● **Exercise**
Present the data from its first line up to and including the line containing "90: (562, 428)" as a Markdown table with the columns Row and Data line, omitting blank lines. Leave the pictures out of the answer.

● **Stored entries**
____
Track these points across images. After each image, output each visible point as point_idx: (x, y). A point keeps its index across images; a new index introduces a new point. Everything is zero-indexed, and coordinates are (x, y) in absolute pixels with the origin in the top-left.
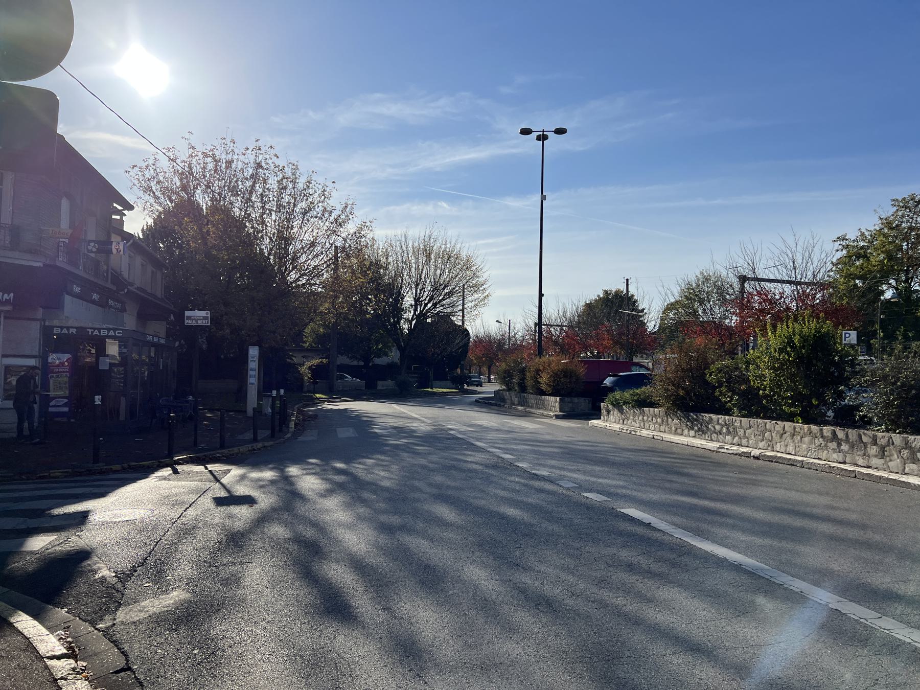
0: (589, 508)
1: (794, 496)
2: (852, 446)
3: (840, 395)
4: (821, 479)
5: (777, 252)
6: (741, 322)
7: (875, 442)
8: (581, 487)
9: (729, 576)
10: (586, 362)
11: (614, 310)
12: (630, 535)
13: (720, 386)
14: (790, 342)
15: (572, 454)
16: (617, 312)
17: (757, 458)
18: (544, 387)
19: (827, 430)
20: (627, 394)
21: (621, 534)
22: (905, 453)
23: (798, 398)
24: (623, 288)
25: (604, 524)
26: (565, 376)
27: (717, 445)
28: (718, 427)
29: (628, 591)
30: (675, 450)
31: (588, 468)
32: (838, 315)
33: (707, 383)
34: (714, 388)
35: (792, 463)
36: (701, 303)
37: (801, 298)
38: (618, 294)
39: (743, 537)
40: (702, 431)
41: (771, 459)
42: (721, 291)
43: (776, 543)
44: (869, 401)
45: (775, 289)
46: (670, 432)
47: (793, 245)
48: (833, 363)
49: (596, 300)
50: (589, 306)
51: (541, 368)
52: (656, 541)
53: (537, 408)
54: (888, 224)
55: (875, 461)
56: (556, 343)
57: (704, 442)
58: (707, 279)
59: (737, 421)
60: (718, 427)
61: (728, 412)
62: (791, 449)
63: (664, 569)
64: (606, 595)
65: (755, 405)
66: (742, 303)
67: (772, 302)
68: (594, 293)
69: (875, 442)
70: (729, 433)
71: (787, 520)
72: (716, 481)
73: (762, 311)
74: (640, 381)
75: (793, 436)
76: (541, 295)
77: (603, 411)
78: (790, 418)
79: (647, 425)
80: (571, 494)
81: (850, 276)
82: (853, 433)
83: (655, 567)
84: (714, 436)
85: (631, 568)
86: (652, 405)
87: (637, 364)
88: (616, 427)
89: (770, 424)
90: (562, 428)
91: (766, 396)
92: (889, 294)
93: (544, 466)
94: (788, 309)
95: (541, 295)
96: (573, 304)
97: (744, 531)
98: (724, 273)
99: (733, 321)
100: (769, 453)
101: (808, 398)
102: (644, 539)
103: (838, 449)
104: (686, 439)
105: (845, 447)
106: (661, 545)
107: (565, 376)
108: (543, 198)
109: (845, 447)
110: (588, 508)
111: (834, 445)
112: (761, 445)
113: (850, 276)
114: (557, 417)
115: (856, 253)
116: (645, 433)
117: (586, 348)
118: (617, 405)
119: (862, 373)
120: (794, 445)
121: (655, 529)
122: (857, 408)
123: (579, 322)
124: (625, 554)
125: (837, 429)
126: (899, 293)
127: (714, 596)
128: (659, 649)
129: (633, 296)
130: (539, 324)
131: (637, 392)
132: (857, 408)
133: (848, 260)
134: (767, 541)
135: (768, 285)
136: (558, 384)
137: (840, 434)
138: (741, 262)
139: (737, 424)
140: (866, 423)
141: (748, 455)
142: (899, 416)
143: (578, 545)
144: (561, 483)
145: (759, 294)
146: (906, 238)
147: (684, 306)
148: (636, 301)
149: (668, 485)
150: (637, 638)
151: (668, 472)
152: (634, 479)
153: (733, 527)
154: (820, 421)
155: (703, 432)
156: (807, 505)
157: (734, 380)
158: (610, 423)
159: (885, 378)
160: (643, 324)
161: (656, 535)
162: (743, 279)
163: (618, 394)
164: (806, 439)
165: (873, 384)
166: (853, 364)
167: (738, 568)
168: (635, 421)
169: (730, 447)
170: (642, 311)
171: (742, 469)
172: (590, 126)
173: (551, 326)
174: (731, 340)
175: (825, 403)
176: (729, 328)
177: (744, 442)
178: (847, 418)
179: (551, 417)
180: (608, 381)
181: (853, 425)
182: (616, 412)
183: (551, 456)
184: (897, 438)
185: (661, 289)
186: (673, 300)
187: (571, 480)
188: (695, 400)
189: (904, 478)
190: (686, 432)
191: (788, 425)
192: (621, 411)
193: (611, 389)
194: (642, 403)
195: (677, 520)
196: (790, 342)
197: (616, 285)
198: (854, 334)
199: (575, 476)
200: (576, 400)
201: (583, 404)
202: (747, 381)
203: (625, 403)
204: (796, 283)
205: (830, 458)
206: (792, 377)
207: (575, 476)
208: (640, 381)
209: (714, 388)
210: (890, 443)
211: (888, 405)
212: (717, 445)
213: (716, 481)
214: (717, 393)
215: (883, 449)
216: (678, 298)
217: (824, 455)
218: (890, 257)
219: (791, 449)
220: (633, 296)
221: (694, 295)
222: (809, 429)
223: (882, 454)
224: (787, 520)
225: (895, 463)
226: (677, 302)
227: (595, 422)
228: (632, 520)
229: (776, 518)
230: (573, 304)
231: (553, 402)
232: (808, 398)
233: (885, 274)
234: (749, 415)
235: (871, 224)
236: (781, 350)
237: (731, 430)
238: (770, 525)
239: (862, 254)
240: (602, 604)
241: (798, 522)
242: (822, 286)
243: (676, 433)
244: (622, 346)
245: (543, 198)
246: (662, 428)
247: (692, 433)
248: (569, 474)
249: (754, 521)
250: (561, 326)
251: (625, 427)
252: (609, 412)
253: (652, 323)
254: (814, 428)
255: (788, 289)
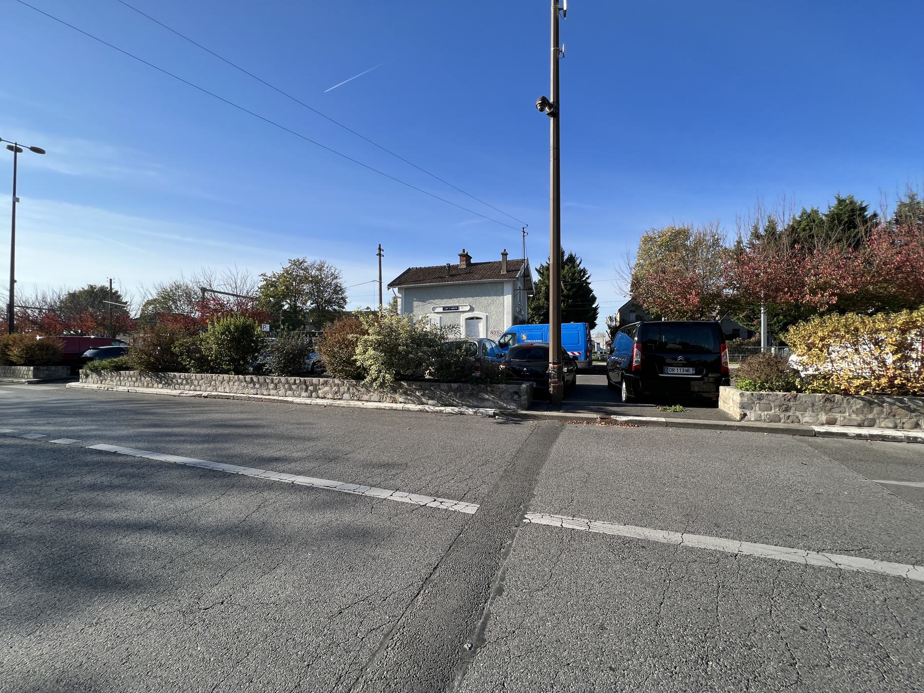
0: (58, 451)
1: (228, 416)
2: (261, 385)
3: (256, 359)
4: (242, 405)
5: (225, 276)
6: (202, 316)
7: (272, 382)
8: (49, 436)
9: (175, 473)
10: (64, 339)
11: (101, 301)
12: (98, 464)
13: (182, 354)
14: (228, 329)
15: (40, 411)
16: (101, 302)
17: (206, 397)
18: (14, 359)
19: (248, 378)
20: (105, 362)
21: (87, 465)
22: (286, 386)
23: (232, 360)
24: (107, 285)
25: (75, 460)
26: (39, 349)
27: (179, 391)
28: (179, 381)
29: (87, 505)
30: (147, 398)
31: (60, 420)
32: (258, 316)
33: (173, 354)
34: (178, 356)
35: (228, 398)
36: (174, 303)
37: (239, 304)
38: (102, 289)
39: (189, 446)
40: (168, 384)
41: (215, 397)
42: (188, 295)
43: (211, 446)
44: (271, 361)
45: (225, 298)
46: (143, 386)
47: (235, 274)
48: (253, 341)
49: (80, 292)
50: (73, 296)
51: (11, 343)
52: (120, 463)
53: (6, 377)
54: (287, 272)
55: (272, 392)
56: (34, 322)
57: (169, 391)
58: (178, 287)
59: (193, 376)
60: (179, 381)
61: (187, 371)
62: (227, 390)
63: (125, 481)
64: (64, 515)
65: (206, 366)
66: (203, 304)
67: (222, 305)
68: (78, 283)
69: (272, 382)
70: (187, 383)
71: (221, 431)
72: (175, 415)
73: (216, 310)
74: (118, 352)
75: (228, 382)
76: (13, 281)
77: (82, 376)
78: (227, 372)
79: (123, 383)
80: (37, 443)
81: (267, 296)
82: (261, 378)
83: (116, 482)
84: (177, 386)
85: (92, 487)
86: (127, 369)
87: (120, 342)
88: (95, 386)
89: (214, 376)
90: (36, 391)
91: (212, 360)
92: (286, 307)
93: (7, 425)
94: (232, 310)
95: (13, 281)
96: (54, 292)
97: (191, 442)
98: (190, 286)
99: (197, 315)
100: (213, 393)
101: (238, 360)
102: (108, 462)
103: (254, 388)
104: (158, 390)
105: (257, 386)
106: (124, 465)
107: (39, 349)
108: (15, 200)
109: (257, 386)
110: (54, 452)
111: (252, 385)
112: (209, 389)
113: (267, 296)
114: (30, 383)
115: (270, 284)
116: (121, 388)
117: (68, 328)
118: (96, 370)
119: (267, 346)
120: (229, 387)
121: (120, 455)
122: (264, 365)
123: (60, 308)
124: (89, 479)
125: (254, 377)
126: (291, 308)
127: (163, 489)
128: (128, 541)
129: (117, 292)
130: (11, 306)
131: (113, 359)
132: (264, 365)
133: (266, 287)
134: (206, 446)
135: (220, 295)
136: (32, 356)
137: (255, 379)
138: (202, 279)
139: (193, 378)
140: (268, 373)
141: (200, 396)
142: (284, 368)
143: (39, 483)
144: (25, 436)
145: (214, 300)
146: (295, 280)
147: (160, 303)
148: (119, 296)
149: (136, 423)
150: (90, 537)
151: (138, 414)
152: (106, 423)
153: (184, 441)
154: (244, 373)
155: (169, 385)
156: (234, 420)
157: (191, 352)
158: (89, 384)
159: (278, 349)
160: (126, 314)
161: (120, 459)
162: (204, 290)
163: (96, 363)
164: (236, 384)
165: (272, 352)
166: (262, 341)
167: (183, 466)
168: (112, 381)
169: (220, 392)
170: (126, 303)
171: (192, 405)
172: (62, 157)
173: (28, 308)
174: (193, 327)
175: (248, 363)
176: (193, 319)
177: (198, 388)
178: (259, 370)
179: (23, 383)
180: (88, 353)
181: (264, 374)
182: (94, 375)
183: (16, 416)
184: (283, 379)
185: (141, 290)
186: (150, 298)
187: (37, 432)
188: (162, 364)
189: (285, 399)
190: (156, 385)
191: (226, 376)
192: (99, 374)
193: (91, 359)
194: (118, 368)
195: (140, 445)
196: (228, 329)
197: (100, 282)
198: (268, 326)
199: (44, 428)
200: (53, 368)
201: (62, 371)
202: (200, 351)
203: (103, 369)
204: (237, 296)
205: (250, 392)
206: (229, 349)
207: (44, 428)
208: (118, 352)
209: (178, 356)
210: (280, 382)
211: (279, 362)
212: (179, 391)
213: (175, 415)
214: (179, 359)
215: (276, 385)
216: (155, 297)
217: (246, 391)
218: (287, 288)
219: (227, 390)
220: (117, 292)
221: (168, 297)
222: (252, 379)
223: (276, 388)
224: (221, 431)
225: (282, 392)
226: (155, 300)
227: (73, 384)
228: (100, 452)
229: (214, 431)
230: (54, 292)
231: (27, 371)
232: (238, 360)
233: (285, 297)
234: (202, 372)
235: (279, 270)
236: (222, 334)
237: (189, 382)
238: (208, 435)
239: (273, 284)
240: (60, 522)
241: (226, 431)
242: (252, 299)
243: (148, 386)
244: (105, 327)
245: (15, 200)
246: (136, 384)
247: (160, 386)
248: (37, 428)
249: (199, 435)
250: (40, 309)
251: (103, 386)
252: (87, 376)
253: (134, 312)
254: (241, 377)
255: (232, 298)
____
● **Task answer**
| Row | Data line |
|---|---|
| 1 | Track these points across images. After each image, output each visible point as point_idx: (x, y). A point keeps its index across images; a new index introduces a new point. Everything is zero-indexed, and coordinates are (x, y) in absolute pixels with the origin in the top-left. |
| 2 | 0: (589, 508) |
| 3 | 1: (794, 496) |
| 4 | 2: (852, 446) |
| 5 | 3: (840, 395) |
| 6 | 4: (821, 479) |
| 7 | 5: (777, 252) |
| 8 | 6: (741, 322) |
| 9 | 7: (875, 442) |
| 10 | 8: (581, 487) |
| 11 | 9: (729, 576) |
| 12 | 10: (586, 362) |
| 13 | 11: (614, 310) |
| 14 | 12: (630, 535) |
| 15 | 13: (720, 386) |
| 16 | 14: (790, 342) |
| 17 | 15: (572, 454) |
| 18 | 16: (617, 312) |
| 19 | 17: (757, 458) |
| 20 | 18: (544, 387) |
| 21 | 19: (827, 430) |
| 22 | 20: (627, 394) |
| 23 | 21: (621, 534) |
| 24 | 22: (905, 453) |
| 25 | 23: (798, 398) |
| 26 | 24: (623, 288) |
| 27 | 25: (604, 524) |
| 28 | 26: (565, 376) |
| 29 | 27: (717, 445) |
| 30 | 28: (718, 427) |
| 31 | 29: (628, 591) |
| 32 | 30: (675, 450) |
| 33 | 31: (588, 468) |
| 34 | 32: (838, 315) |
| 35 | 33: (707, 383) |
| 36 | 34: (714, 388) |
| 37 | 35: (792, 463) |
| 38 | 36: (701, 303) |
| 39 | 37: (801, 298) |
| 40 | 38: (618, 294) |
| 41 | 39: (743, 537) |
| 42 | 40: (702, 431) |
| 43 | 41: (771, 459) |
| 44 | 42: (721, 291) |
| 45 | 43: (776, 543) |
| 46 | 44: (869, 401) |
| 47 | 45: (775, 289) |
| 48 | 46: (670, 432) |
| 49 | 47: (793, 245) |
| 50 | 48: (833, 363) |
| 51 | 49: (596, 300) |
| 52 | 50: (589, 306) |
| 53 | 51: (541, 368) |
| 54 | 52: (656, 541) |
| 55 | 53: (537, 408) |
| 56 | 54: (888, 224) |
| 57 | 55: (875, 461) |
| 58 | 56: (556, 343) |
| 59 | 57: (704, 442) |
| 60 | 58: (707, 279) |
| 61 | 59: (737, 421) |
| 62 | 60: (718, 427) |
| 63 | 61: (728, 412) |
| 64 | 62: (791, 449) |
| 65 | 63: (664, 569) |
| 66 | 64: (606, 595) |
| 67 | 65: (755, 405) |
| 68 | 66: (742, 303) |
| 69 | 67: (772, 302) |
| 70 | 68: (594, 293) |
| 71 | 69: (875, 442) |
| 72 | 70: (729, 433) |
| 73 | 71: (787, 520) |
| 74 | 72: (716, 481) |
| 75 | 73: (762, 311) |
| 76 | 74: (640, 381) |
| 77 | 75: (793, 436) |
| 78 | 76: (541, 295) |
| 79 | 77: (603, 411) |
| 80 | 78: (790, 418) |
| 81 | 79: (647, 425) |
| 82 | 80: (571, 494) |
| 83 | 81: (850, 276) |
| 84 | 82: (853, 433) |
| 85 | 83: (655, 567) |
| 86 | 84: (714, 436) |
| 87 | 85: (631, 568) |
| 88 | 86: (652, 405) |
| 89 | 87: (637, 364) |
| 90 | 88: (616, 427) |
| 91 | 89: (770, 424) |
| 92 | 90: (562, 428) |